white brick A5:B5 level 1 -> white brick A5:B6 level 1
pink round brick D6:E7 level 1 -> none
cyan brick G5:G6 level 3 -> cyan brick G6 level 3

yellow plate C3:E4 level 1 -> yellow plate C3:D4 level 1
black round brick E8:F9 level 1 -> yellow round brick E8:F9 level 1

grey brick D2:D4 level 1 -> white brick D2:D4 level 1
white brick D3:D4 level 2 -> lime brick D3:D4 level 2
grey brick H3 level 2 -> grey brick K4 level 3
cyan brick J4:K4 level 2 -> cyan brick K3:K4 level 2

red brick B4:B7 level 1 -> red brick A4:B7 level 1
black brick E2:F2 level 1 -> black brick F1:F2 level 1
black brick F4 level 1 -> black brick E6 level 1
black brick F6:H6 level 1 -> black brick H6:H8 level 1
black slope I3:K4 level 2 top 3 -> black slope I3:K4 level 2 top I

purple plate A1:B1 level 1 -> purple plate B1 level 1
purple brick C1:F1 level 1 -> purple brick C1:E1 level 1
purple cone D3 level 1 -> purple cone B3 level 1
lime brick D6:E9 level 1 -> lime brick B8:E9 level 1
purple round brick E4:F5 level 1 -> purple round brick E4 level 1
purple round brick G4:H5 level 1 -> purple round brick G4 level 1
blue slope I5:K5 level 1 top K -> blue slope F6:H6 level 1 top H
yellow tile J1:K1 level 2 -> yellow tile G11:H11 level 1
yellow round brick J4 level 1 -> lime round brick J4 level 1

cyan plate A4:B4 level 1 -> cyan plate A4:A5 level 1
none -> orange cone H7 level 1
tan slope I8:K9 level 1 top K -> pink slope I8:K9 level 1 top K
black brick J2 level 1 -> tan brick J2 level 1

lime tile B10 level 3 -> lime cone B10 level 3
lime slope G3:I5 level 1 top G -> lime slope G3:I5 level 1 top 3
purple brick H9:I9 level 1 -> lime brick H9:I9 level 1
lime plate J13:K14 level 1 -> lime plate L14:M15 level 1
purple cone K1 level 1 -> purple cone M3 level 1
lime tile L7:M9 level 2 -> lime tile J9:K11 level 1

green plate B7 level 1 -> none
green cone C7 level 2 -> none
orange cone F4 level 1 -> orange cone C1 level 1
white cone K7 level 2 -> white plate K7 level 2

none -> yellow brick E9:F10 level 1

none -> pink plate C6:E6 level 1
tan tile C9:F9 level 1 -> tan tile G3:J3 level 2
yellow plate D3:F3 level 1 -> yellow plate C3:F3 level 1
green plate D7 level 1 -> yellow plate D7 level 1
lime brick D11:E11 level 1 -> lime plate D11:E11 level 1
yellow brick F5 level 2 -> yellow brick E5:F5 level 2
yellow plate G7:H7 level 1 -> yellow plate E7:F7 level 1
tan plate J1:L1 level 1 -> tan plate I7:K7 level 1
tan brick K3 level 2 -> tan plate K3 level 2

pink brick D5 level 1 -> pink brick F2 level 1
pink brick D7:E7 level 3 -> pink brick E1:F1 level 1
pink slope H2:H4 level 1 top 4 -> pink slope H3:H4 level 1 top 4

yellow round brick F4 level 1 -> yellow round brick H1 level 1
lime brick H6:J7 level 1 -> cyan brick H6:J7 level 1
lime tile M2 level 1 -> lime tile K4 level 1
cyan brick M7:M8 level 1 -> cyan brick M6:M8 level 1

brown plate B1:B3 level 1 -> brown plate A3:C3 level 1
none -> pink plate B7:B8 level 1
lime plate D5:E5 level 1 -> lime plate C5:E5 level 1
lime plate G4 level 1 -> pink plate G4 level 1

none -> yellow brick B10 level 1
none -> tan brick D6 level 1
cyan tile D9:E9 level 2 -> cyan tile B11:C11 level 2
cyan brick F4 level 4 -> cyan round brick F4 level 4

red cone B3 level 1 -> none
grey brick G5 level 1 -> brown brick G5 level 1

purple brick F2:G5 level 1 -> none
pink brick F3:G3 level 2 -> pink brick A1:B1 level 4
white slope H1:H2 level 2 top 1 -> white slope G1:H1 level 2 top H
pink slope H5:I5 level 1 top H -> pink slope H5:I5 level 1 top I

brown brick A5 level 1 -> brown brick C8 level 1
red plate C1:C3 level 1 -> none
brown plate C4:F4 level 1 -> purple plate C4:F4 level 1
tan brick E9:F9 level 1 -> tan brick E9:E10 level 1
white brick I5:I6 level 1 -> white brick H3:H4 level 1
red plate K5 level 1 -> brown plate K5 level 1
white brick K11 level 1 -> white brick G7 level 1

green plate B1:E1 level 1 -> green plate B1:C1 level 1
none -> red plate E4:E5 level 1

◆ **Problem description**
Look above for the line with "pink round brick D6:E7 level 1 -> none"; retype exactly that line, every line after it up to the line with "blue slope I5:K5", and that line too, nothing else.

◆ **Solution for this task**
pink round brick D6:E7 level 1 -> none
cyan brick G5:G6 level 3 -> cyan brick G6 level 3

yellow plate C3:E4 level 1 -> yellow plate C3:D4 level 1
black round brick E8:F9 level 1 -> yellow round brick E8:F9 level 1

grey brick D2:D4 level 1 -> white brick D2:D4 level 1
white brick D3:D4 level 2 -> lime brick D3:D4 level 2
grey brick H3 level 2 -> grey brick K4 level 3
cyan brick J4:K4 level 2 -> cyan brick K3:K4 level 2

red brick B4:B7 level 1 -> red brick A4:B7 level 1
black brick E2:F2 level 1 -> black brick F1:F2 level 1
black brick F4 level 1 -> black brick E6 level 1
black brick F6:H6 level 1 -> black brick H6:H8 level 1
black slope I3:K4 level 2 top 3 -> black slope I3:K4 level 2 top I

purple plate A1:B1 level 1 -> purple plate B1 level 1
purple brick C1:F1 level 1 -> purple brick C1:E1 level 1
purple cone D3 level 1 -> purple cone B3 level 1
lime brick D6:E9 level 1 -> lime brick B8:E9 level 1
purple round brick E4:F5 level 1 -> purple round brick E4 level 1
purple round brick G4:H5 level 1 -> purple round brick G4 level 1
blue slope I5:K5 level 1 top K -> blue slope F6:H6 level 1 top H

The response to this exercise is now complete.